===== Exercise data
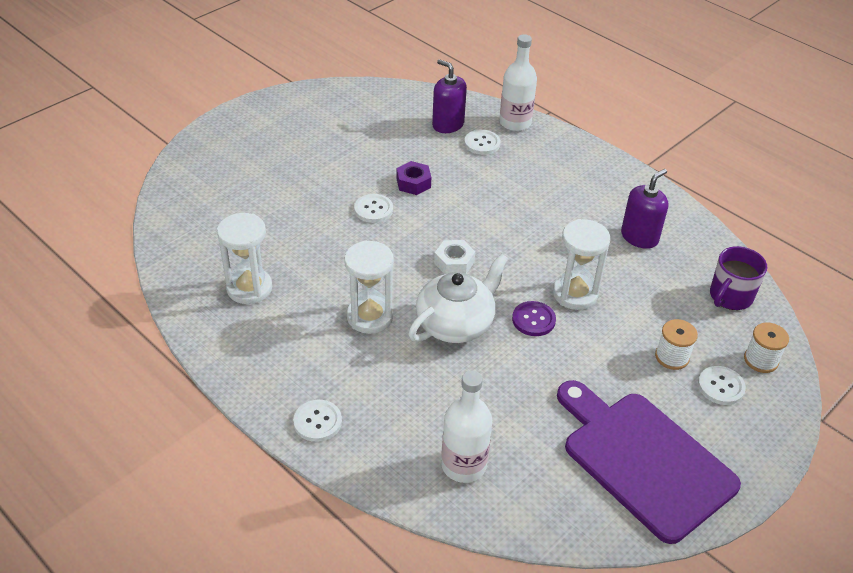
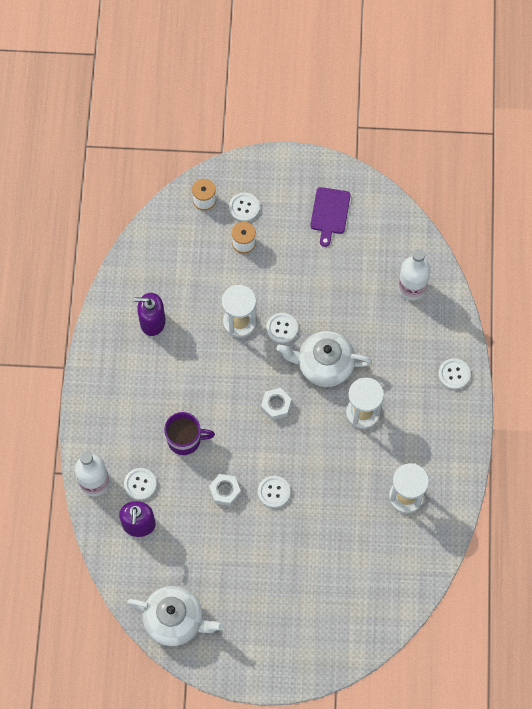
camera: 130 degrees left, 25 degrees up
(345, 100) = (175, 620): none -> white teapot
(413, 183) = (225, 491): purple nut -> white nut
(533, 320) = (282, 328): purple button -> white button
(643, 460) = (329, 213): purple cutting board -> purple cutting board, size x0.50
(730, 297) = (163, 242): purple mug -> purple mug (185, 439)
==========
• _Your goal_:
Determine the number of lines in these entries that contain the word "white", and write only that number.

• _Answer section_:
3